● Exercise requirements
From the records below, copy each line that has the word "none" in it.

● Version difference data
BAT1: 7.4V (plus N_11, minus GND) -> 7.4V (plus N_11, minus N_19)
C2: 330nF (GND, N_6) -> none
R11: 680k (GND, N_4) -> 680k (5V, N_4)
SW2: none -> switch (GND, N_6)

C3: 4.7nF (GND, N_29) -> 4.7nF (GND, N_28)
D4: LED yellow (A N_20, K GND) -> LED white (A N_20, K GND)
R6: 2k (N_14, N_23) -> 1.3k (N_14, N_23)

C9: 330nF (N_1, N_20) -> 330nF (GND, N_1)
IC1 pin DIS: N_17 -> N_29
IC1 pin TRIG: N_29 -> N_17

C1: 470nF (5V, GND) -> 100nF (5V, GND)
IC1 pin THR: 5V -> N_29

---

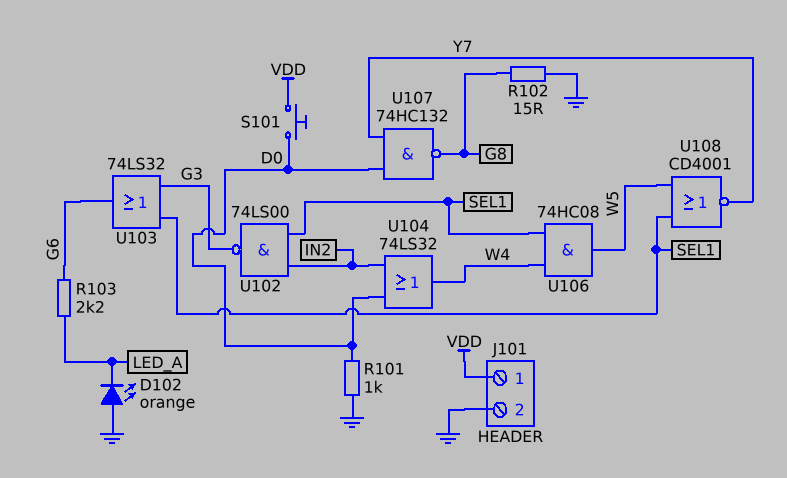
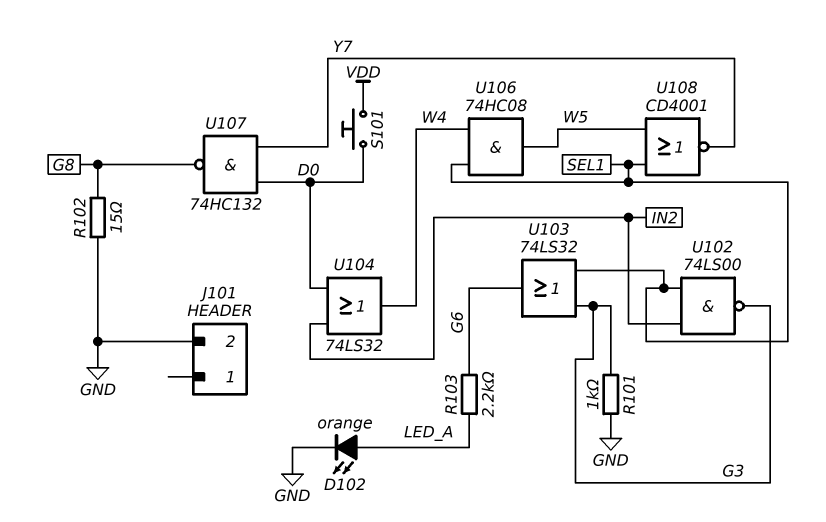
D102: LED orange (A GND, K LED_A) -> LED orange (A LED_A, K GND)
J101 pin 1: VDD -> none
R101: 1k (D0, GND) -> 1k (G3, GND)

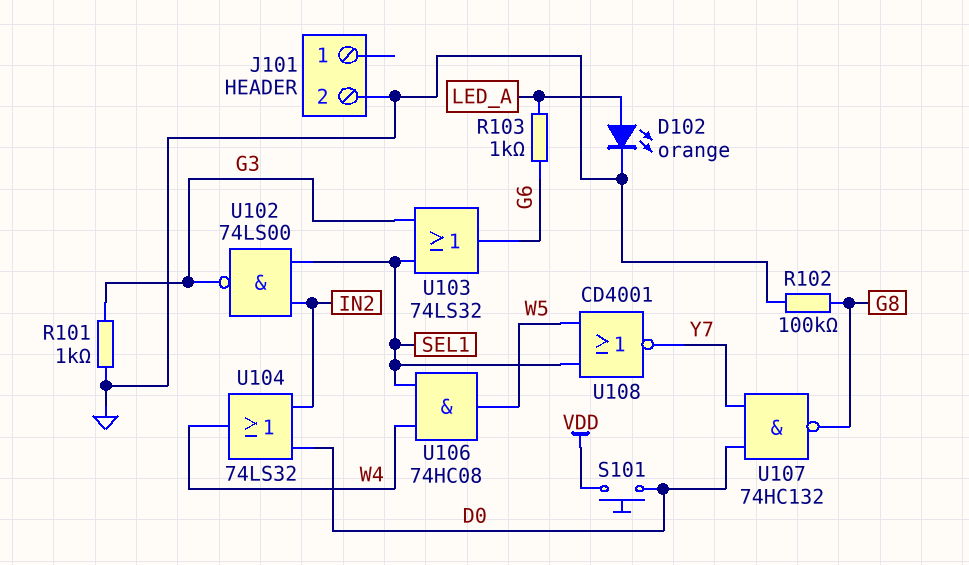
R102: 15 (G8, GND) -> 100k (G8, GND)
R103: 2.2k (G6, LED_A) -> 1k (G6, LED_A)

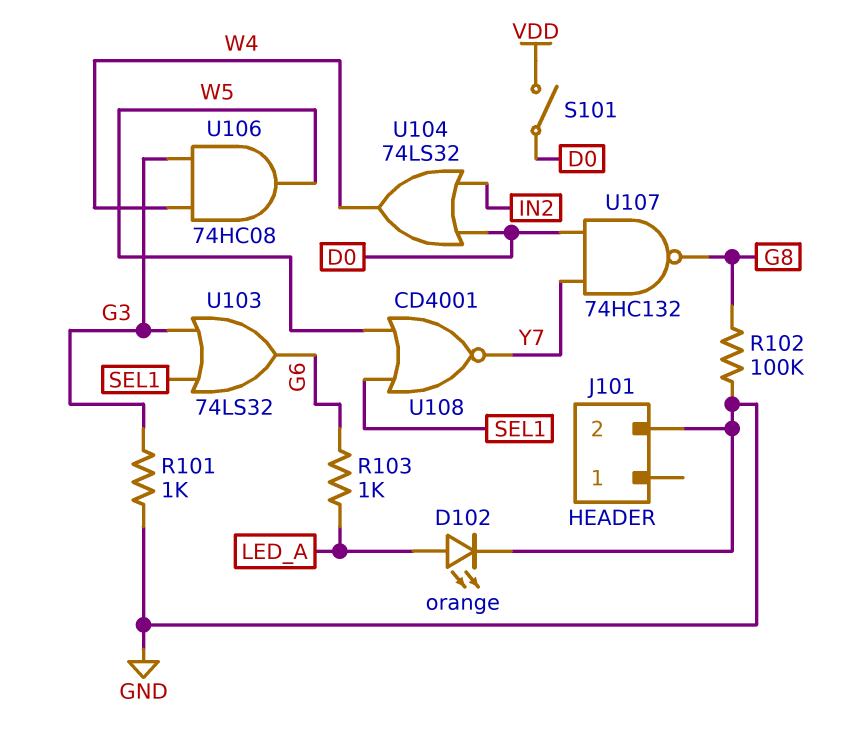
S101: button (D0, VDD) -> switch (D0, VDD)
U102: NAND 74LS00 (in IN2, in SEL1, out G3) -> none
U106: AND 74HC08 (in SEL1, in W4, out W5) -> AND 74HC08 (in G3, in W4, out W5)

● Reply to the task
C2: 330nF (GND, N_6) -> none
SW2: none -> switch (GND, N_6)
J101 pin 1: VDD -> none
U102: NAND 74LS00 (in IN2, in SEL1, out G3) -> none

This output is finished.